▶ Brief: State how many lines in the listing include the word "primary", and give no other text.

▶ Extracted records:
§ §

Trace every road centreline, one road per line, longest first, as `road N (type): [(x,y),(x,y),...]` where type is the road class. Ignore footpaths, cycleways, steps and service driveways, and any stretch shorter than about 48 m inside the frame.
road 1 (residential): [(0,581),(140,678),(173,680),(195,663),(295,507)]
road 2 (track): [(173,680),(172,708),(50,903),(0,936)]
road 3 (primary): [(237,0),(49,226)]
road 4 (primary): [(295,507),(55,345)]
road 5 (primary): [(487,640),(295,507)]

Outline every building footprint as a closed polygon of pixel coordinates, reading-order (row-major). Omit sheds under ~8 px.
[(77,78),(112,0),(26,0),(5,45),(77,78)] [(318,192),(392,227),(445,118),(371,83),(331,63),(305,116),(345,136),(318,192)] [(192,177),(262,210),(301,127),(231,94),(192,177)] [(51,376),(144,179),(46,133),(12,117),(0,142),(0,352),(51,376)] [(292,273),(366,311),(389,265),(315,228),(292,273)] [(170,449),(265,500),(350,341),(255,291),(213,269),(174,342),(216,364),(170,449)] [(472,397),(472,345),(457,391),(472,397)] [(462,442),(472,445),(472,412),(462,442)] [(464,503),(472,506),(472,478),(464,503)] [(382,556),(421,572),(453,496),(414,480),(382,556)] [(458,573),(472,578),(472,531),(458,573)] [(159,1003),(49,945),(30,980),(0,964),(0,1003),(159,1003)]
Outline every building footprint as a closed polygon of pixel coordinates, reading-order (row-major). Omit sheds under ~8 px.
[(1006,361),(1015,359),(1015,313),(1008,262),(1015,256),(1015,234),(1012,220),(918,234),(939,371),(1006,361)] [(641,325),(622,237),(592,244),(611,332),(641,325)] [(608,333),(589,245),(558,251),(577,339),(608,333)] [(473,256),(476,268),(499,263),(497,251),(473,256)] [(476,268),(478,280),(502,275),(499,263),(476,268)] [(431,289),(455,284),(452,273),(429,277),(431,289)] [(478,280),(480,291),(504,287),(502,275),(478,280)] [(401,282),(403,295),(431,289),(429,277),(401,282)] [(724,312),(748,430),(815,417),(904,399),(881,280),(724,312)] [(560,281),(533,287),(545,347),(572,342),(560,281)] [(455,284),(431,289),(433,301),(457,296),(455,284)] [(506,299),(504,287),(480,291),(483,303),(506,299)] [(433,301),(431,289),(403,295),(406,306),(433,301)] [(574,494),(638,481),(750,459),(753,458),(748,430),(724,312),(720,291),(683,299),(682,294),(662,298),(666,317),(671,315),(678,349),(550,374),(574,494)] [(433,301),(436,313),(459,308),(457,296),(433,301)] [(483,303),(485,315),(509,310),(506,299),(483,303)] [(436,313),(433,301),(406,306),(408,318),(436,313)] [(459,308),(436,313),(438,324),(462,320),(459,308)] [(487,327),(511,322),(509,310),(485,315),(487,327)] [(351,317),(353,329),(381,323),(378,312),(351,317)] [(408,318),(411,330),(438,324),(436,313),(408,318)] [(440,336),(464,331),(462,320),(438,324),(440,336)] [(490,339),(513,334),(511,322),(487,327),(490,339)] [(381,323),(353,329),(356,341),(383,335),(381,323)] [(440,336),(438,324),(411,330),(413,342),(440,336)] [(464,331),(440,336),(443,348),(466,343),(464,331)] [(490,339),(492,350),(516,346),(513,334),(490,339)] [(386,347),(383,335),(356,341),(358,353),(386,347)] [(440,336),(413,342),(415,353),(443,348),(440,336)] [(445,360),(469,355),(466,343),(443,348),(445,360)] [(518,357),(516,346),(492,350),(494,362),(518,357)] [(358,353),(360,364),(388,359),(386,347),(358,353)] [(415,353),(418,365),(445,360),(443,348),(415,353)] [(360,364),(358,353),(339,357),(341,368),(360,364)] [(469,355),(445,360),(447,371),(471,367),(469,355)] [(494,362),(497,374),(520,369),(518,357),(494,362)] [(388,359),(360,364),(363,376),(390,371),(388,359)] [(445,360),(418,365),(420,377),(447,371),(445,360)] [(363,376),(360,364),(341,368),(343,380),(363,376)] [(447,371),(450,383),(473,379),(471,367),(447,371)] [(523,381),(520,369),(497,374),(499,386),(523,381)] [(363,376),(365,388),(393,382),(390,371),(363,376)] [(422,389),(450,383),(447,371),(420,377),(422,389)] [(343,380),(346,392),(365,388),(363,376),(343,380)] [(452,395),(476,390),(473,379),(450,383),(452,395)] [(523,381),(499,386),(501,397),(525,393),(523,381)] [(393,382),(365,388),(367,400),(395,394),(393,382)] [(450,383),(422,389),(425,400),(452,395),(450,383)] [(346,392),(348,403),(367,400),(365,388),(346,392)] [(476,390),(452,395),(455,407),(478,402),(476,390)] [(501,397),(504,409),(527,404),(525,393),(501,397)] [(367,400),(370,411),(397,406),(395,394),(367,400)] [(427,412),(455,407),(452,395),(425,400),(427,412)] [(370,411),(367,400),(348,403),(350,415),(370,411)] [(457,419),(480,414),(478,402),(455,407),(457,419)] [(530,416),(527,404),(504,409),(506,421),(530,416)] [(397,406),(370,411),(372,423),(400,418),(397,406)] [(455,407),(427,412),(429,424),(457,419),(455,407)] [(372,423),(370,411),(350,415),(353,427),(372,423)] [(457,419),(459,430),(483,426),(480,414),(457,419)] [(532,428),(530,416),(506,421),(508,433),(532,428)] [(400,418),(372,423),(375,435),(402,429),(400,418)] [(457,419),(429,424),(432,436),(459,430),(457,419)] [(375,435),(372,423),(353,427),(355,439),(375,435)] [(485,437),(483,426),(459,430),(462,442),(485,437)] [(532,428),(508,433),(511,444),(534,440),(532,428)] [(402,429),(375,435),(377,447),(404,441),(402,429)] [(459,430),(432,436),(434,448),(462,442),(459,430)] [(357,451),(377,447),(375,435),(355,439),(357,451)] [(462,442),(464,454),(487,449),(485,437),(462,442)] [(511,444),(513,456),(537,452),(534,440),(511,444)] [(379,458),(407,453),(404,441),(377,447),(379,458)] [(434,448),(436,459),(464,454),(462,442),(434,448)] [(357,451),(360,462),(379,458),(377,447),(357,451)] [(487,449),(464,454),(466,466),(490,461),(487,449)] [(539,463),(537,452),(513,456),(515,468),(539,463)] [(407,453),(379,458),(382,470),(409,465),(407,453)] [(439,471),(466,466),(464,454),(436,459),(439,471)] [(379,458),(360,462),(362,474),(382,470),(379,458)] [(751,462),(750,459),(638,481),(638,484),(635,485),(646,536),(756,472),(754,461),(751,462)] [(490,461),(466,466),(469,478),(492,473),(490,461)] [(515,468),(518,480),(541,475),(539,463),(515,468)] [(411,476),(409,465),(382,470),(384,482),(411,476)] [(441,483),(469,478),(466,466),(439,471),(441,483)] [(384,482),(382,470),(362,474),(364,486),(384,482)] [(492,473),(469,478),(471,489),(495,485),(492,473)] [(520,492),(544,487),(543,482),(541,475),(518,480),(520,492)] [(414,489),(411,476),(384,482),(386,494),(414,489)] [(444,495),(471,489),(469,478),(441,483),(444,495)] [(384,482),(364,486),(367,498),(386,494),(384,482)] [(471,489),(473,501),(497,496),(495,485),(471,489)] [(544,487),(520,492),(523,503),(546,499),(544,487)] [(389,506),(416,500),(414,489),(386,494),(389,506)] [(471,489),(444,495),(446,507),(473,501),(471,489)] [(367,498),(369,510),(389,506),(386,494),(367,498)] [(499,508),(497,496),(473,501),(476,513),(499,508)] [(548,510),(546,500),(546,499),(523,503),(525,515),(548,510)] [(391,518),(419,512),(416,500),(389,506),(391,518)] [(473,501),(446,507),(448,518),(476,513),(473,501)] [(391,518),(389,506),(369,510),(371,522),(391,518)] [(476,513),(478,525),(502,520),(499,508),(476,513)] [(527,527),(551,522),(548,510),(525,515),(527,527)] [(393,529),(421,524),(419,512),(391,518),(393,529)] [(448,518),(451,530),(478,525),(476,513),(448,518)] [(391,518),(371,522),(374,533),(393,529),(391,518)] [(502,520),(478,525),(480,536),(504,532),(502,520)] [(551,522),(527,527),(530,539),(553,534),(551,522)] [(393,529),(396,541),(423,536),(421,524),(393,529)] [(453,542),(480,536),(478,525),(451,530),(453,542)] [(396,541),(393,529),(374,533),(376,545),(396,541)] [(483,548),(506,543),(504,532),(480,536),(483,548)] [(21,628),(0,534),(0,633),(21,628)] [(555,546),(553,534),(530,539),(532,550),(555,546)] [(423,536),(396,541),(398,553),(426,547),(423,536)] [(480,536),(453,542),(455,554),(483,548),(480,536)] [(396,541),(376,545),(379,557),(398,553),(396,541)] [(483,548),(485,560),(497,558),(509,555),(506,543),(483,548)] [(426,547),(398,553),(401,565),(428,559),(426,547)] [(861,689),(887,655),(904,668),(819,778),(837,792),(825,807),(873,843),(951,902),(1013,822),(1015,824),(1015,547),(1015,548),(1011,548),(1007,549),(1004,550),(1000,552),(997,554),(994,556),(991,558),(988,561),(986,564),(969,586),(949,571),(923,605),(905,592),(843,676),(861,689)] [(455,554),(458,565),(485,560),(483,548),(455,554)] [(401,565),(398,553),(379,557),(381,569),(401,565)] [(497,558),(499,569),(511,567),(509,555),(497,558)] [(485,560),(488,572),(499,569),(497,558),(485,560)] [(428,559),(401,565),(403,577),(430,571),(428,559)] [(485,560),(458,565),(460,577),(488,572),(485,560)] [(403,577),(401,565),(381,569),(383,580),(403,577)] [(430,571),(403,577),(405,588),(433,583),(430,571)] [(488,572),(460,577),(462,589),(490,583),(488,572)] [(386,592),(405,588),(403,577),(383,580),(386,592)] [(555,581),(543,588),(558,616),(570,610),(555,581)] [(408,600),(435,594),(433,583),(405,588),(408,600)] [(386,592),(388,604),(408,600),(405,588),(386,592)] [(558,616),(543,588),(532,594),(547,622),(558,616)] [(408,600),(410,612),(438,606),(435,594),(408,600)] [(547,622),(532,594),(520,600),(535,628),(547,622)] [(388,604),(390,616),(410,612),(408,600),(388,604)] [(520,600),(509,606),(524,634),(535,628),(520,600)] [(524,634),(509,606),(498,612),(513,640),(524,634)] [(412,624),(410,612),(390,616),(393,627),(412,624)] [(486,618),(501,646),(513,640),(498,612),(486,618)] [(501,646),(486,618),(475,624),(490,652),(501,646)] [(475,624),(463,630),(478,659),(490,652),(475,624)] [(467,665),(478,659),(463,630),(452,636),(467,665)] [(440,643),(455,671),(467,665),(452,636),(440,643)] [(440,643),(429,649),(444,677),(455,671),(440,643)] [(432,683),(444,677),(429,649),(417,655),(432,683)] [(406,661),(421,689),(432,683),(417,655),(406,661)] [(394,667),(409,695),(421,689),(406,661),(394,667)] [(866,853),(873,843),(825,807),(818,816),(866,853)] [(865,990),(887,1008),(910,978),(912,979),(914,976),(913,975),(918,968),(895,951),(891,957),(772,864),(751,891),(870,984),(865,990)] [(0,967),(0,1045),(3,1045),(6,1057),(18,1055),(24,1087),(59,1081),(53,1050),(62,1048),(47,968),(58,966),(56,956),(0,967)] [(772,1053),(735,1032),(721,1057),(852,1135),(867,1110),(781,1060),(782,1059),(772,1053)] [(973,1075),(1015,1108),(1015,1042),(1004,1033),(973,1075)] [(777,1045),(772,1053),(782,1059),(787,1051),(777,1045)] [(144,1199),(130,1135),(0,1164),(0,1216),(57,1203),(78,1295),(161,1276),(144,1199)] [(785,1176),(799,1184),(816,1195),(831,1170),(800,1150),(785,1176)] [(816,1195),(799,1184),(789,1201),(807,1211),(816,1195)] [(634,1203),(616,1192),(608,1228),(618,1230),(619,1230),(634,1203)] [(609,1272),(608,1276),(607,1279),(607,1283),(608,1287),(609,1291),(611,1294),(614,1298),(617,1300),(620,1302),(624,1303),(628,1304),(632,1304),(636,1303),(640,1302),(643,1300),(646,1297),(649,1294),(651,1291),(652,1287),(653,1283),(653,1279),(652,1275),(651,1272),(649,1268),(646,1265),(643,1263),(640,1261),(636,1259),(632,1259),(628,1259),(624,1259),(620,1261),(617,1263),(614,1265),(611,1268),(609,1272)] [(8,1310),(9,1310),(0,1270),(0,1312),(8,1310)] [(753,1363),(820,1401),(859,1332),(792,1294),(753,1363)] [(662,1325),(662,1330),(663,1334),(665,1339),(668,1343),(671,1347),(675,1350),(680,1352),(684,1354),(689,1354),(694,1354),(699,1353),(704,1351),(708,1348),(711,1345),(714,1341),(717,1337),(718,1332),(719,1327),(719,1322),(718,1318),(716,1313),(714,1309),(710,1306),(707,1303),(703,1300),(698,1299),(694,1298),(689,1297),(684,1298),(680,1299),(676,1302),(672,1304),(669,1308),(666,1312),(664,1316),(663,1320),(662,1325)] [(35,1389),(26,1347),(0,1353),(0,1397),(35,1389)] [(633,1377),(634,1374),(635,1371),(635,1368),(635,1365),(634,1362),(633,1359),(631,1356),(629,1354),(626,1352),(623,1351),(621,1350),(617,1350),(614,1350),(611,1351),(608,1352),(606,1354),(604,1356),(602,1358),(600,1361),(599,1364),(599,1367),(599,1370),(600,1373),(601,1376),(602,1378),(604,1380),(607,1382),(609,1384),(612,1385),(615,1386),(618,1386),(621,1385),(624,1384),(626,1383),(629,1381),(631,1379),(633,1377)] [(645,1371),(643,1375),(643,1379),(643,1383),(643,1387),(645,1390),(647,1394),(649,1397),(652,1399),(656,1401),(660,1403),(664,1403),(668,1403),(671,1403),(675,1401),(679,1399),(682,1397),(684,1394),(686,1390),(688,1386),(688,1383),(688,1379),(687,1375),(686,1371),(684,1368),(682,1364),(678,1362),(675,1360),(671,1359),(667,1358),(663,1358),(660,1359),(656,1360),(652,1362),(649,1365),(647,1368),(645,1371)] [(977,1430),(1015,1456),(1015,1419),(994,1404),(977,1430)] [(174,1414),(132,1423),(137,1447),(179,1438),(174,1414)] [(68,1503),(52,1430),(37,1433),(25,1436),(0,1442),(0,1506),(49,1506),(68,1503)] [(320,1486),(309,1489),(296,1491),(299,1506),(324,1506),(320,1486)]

§ §

▶ Answer space: 3